Return every line of the records below verbatim, omitting the pictures.

****************************************

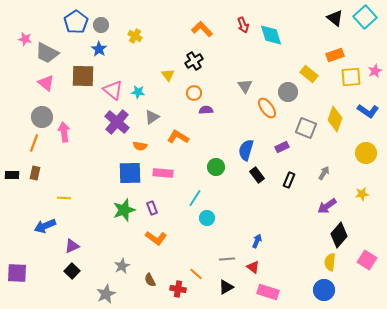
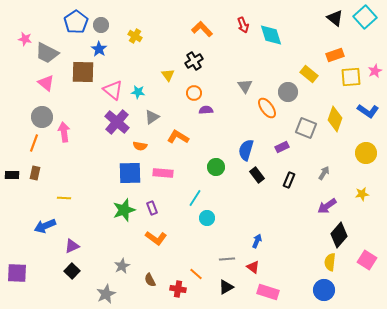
brown square at (83, 76): moved 4 px up
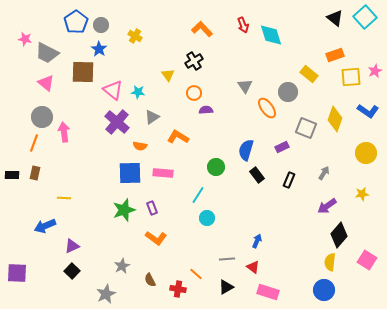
cyan line at (195, 198): moved 3 px right, 3 px up
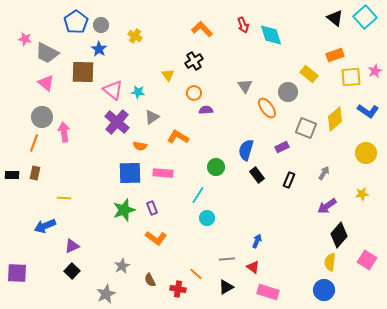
yellow diamond at (335, 119): rotated 30 degrees clockwise
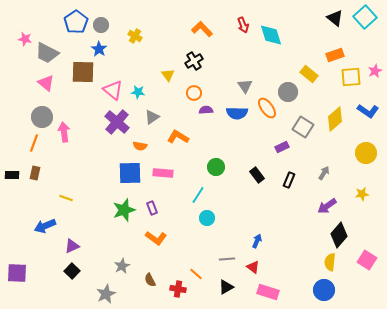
gray square at (306, 128): moved 3 px left, 1 px up; rotated 10 degrees clockwise
blue semicircle at (246, 150): moved 9 px left, 37 px up; rotated 105 degrees counterclockwise
yellow line at (64, 198): moved 2 px right; rotated 16 degrees clockwise
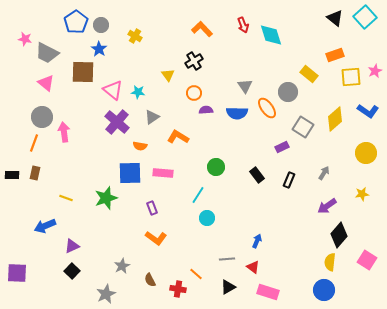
green star at (124, 210): moved 18 px left, 12 px up
black triangle at (226, 287): moved 2 px right
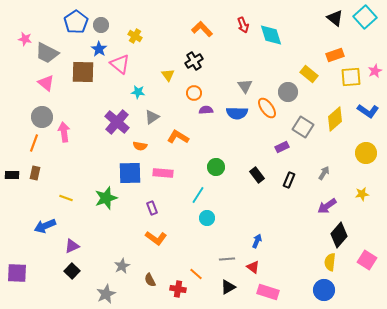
pink triangle at (113, 90): moved 7 px right, 26 px up
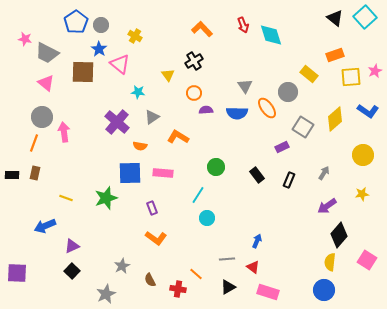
yellow circle at (366, 153): moved 3 px left, 2 px down
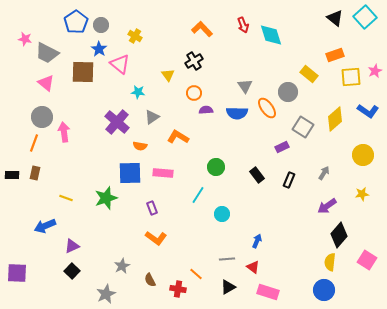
cyan circle at (207, 218): moved 15 px right, 4 px up
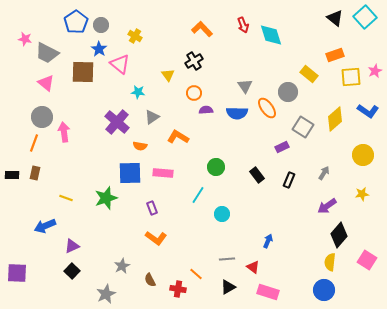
blue arrow at (257, 241): moved 11 px right
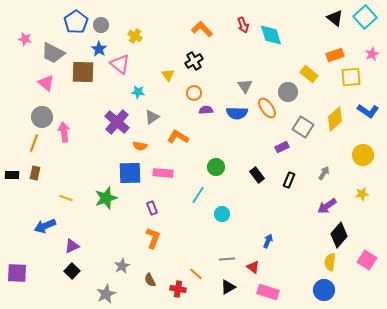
gray trapezoid at (47, 53): moved 6 px right
pink star at (375, 71): moved 3 px left, 17 px up
orange L-shape at (156, 238): moved 3 px left; rotated 105 degrees counterclockwise
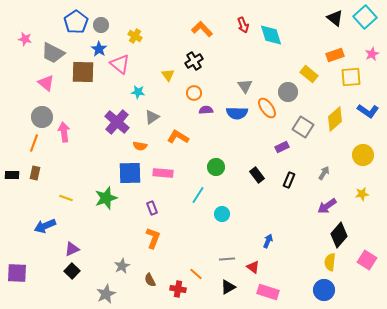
purple triangle at (72, 246): moved 3 px down
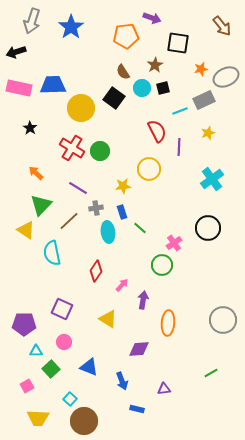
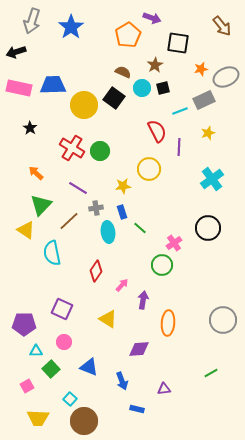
orange pentagon at (126, 36): moved 2 px right, 1 px up; rotated 25 degrees counterclockwise
brown semicircle at (123, 72): rotated 147 degrees clockwise
yellow circle at (81, 108): moved 3 px right, 3 px up
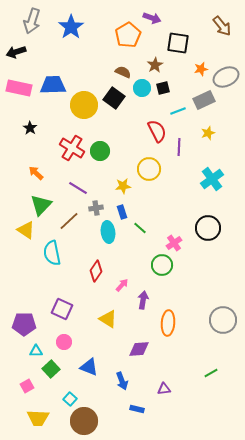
cyan line at (180, 111): moved 2 px left
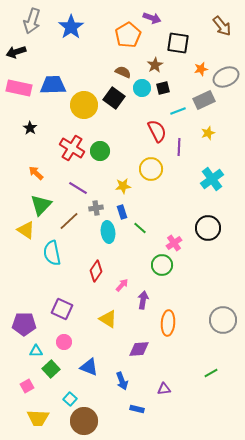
yellow circle at (149, 169): moved 2 px right
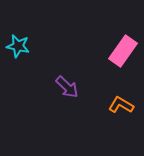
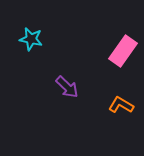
cyan star: moved 13 px right, 7 px up
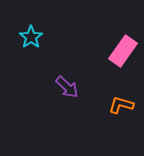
cyan star: moved 2 px up; rotated 25 degrees clockwise
orange L-shape: rotated 15 degrees counterclockwise
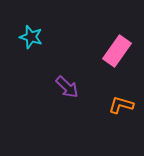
cyan star: rotated 20 degrees counterclockwise
pink rectangle: moved 6 px left
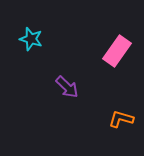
cyan star: moved 2 px down
orange L-shape: moved 14 px down
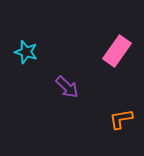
cyan star: moved 5 px left, 13 px down
orange L-shape: rotated 25 degrees counterclockwise
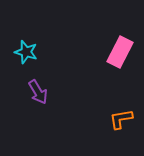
pink rectangle: moved 3 px right, 1 px down; rotated 8 degrees counterclockwise
purple arrow: moved 29 px left, 5 px down; rotated 15 degrees clockwise
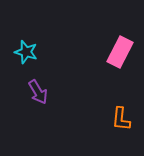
orange L-shape: rotated 75 degrees counterclockwise
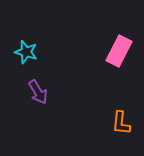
pink rectangle: moved 1 px left, 1 px up
orange L-shape: moved 4 px down
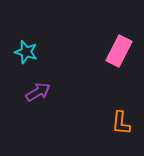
purple arrow: rotated 90 degrees counterclockwise
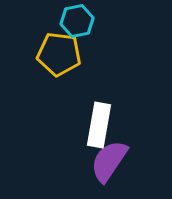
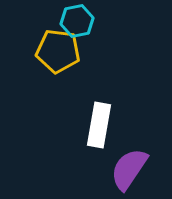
yellow pentagon: moved 1 px left, 3 px up
purple semicircle: moved 20 px right, 8 px down
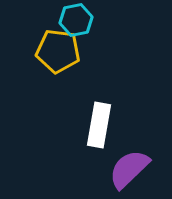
cyan hexagon: moved 1 px left, 1 px up
purple semicircle: rotated 12 degrees clockwise
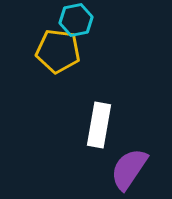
purple semicircle: rotated 12 degrees counterclockwise
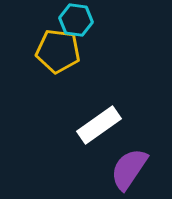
cyan hexagon: rotated 20 degrees clockwise
white rectangle: rotated 45 degrees clockwise
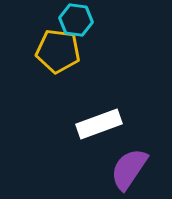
white rectangle: moved 1 px up; rotated 15 degrees clockwise
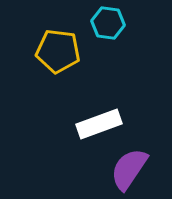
cyan hexagon: moved 32 px right, 3 px down
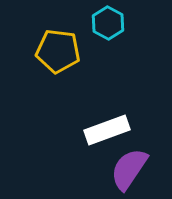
cyan hexagon: rotated 20 degrees clockwise
white rectangle: moved 8 px right, 6 px down
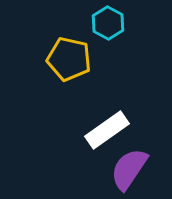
yellow pentagon: moved 11 px right, 8 px down; rotated 6 degrees clockwise
white rectangle: rotated 15 degrees counterclockwise
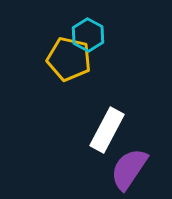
cyan hexagon: moved 20 px left, 12 px down
white rectangle: rotated 27 degrees counterclockwise
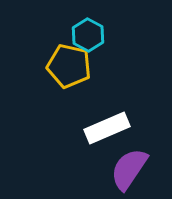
yellow pentagon: moved 7 px down
white rectangle: moved 2 px up; rotated 39 degrees clockwise
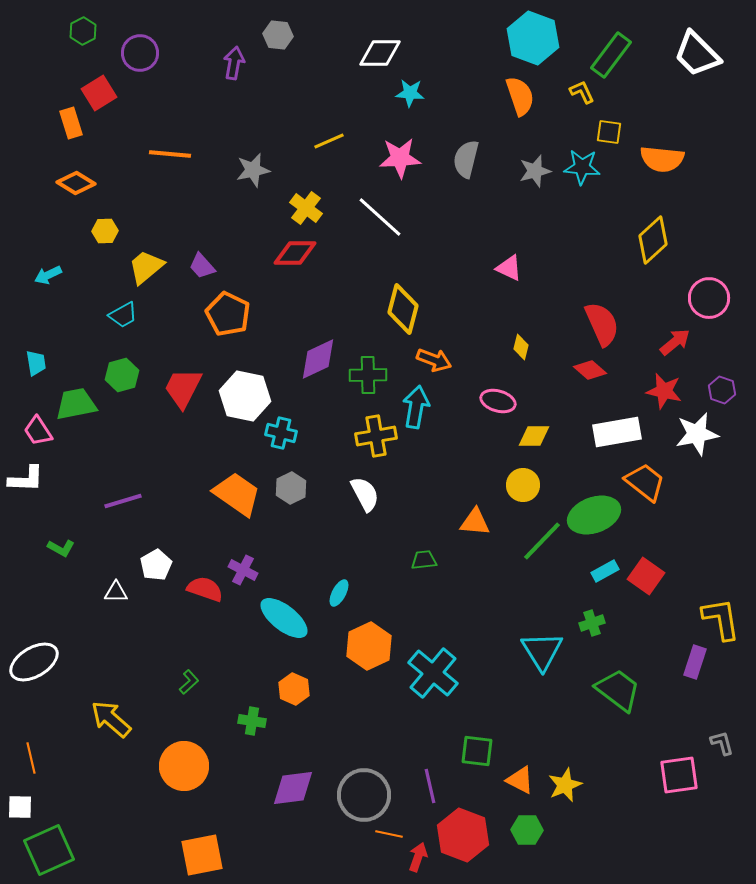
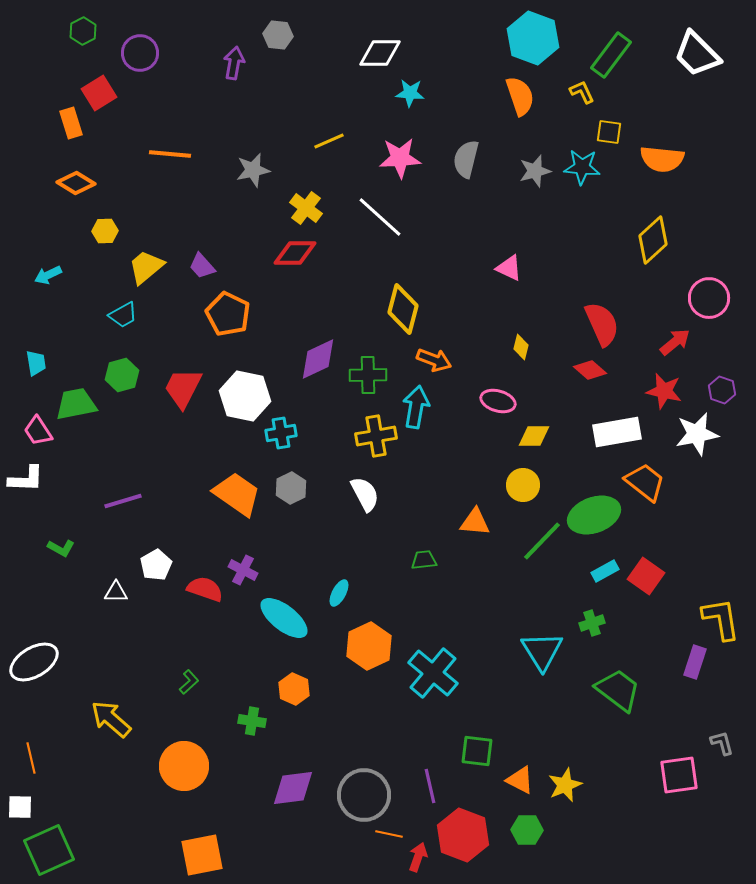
cyan cross at (281, 433): rotated 24 degrees counterclockwise
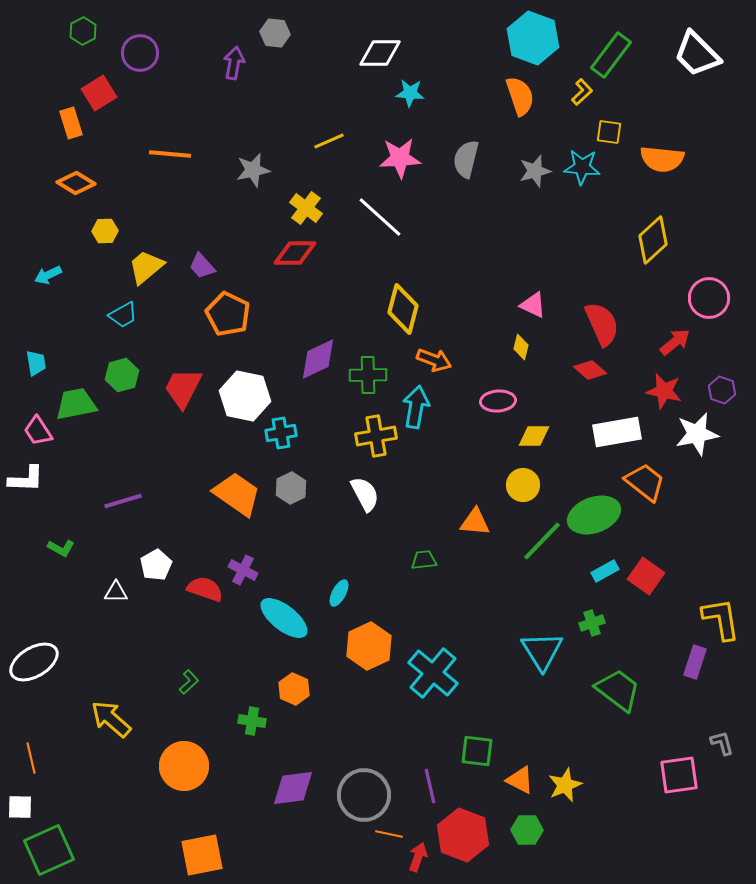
gray hexagon at (278, 35): moved 3 px left, 2 px up
yellow L-shape at (582, 92): rotated 72 degrees clockwise
pink triangle at (509, 268): moved 24 px right, 37 px down
pink ellipse at (498, 401): rotated 20 degrees counterclockwise
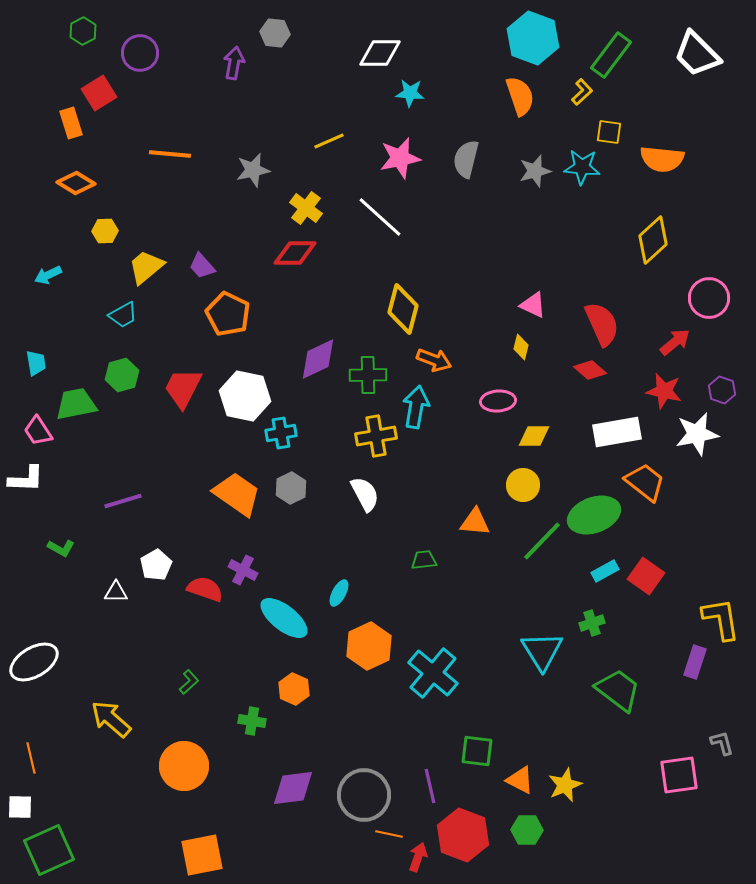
pink star at (400, 158): rotated 9 degrees counterclockwise
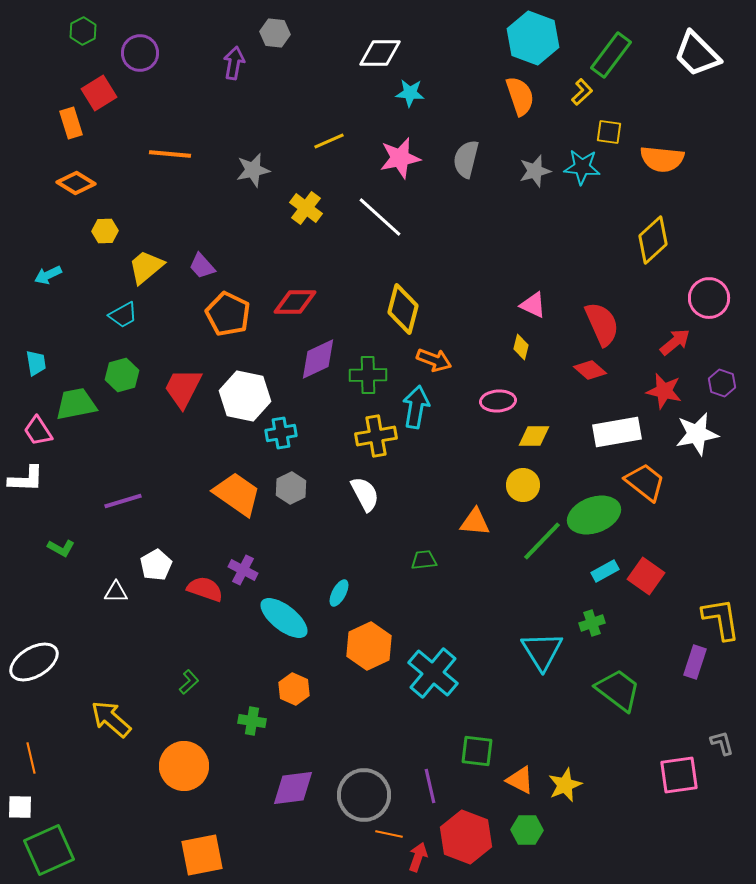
red diamond at (295, 253): moved 49 px down
purple hexagon at (722, 390): moved 7 px up
red hexagon at (463, 835): moved 3 px right, 2 px down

****************************************

Exercise answer
brown square at (83, 76): moved 4 px up
cyan line at (195, 198): moved 3 px right, 3 px up
yellow diamond at (335, 119): rotated 30 degrees clockwise
gray square at (306, 128): moved 3 px left, 1 px up; rotated 10 degrees clockwise
blue semicircle at (246, 150): moved 9 px left, 37 px up; rotated 105 degrees counterclockwise
yellow line at (64, 198): moved 2 px right; rotated 16 degrees clockwise
green star at (124, 210): moved 18 px left, 12 px up
black triangle at (226, 287): moved 2 px right
pink triangle at (113, 90): moved 7 px right, 26 px up
yellow circle at (366, 153): moved 3 px left, 2 px down
cyan circle at (207, 218): moved 15 px right, 4 px up
blue arrow at (257, 241): moved 11 px right
gray trapezoid at (47, 53): moved 6 px right
pink star at (375, 71): moved 3 px left, 17 px up
orange L-shape at (156, 238): moved 3 px left; rotated 105 degrees counterclockwise
purple triangle at (72, 246): moved 3 px down
orange pentagon at (126, 36): moved 2 px right, 1 px up; rotated 25 degrees counterclockwise
brown semicircle at (123, 72): rotated 147 degrees clockwise
yellow circle at (81, 108): moved 3 px right, 3 px up
cyan line at (180, 111): moved 2 px left
yellow circle at (149, 169): moved 2 px right
cyan star: moved 13 px right, 7 px up
cyan star: moved 2 px up; rotated 25 degrees clockwise
orange L-shape: rotated 15 degrees counterclockwise
cyan star: rotated 20 degrees counterclockwise
pink rectangle: moved 6 px left
cyan star: moved 2 px down
orange L-shape: moved 14 px down
cyan star: moved 5 px left, 13 px down
orange L-shape: rotated 25 degrees counterclockwise
pink rectangle: moved 3 px right, 1 px down; rotated 8 degrees counterclockwise
purple arrow: moved 29 px left, 5 px down; rotated 15 degrees clockwise
orange L-shape: rotated 75 degrees counterclockwise
pink rectangle: moved 1 px left, 1 px up
orange L-shape: moved 4 px down
purple arrow: rotated 90 degrees counterclockwise
yellow pentagon: moved 1 px left, 3 px up
purple semicircle: moved 20 px right, 8 px down
cyan hexagon: moved 1 px left, 1 px up
purple semicircle: rotated 12 degrees clockwise
purple semicircle: rotated 12 degrees counterclockwise
cyan hexagon: rotated 20 degrees clockwise
white rectangle: rotated 45 degrees clockwise
white rectangle: moved 1 px up; rotated 15 degrees clockwise
cyan hexagon: moved 32 px right, 3 px down
cyan hexagon: rotated 20 degrees clockwise
white rectangle: moved 8 px right, 6 px down
yellow pentagon: moved 11 px right, 8 px down; rotated 6 degrees clockwise
white rectangle: rotated 15 degrees counterclockwise
cyan hexagon: moved 20 px left, 12 px down
white rectangle: rotated 27 degrees counterclockwise
yellow pentagon: moved 7 px down
white rectangle: moved 2 px up; rotated 39 degrees clockwise
cyan cross at (281, 433): rotated 24 degrees counterclockwise
gray hexagon at (278, 35): moved 3 px left, 2 px up
yellow L-shape at (582, 92): rotated 72 degrees clockwise
pink triangle at (509, 268): moved 24 px right, 37 px down
pink ellipse at (498, 401): rotated 20 degrees counterclockwise
pink star at (400, 158): rotated 9 degrees counterclockwise
red diamond at (295, 253): moved 49 px down
purple hexagon at (722, 390): moved 7 px up
red hexagon at (463, 835): moved 3 px right, 2 px down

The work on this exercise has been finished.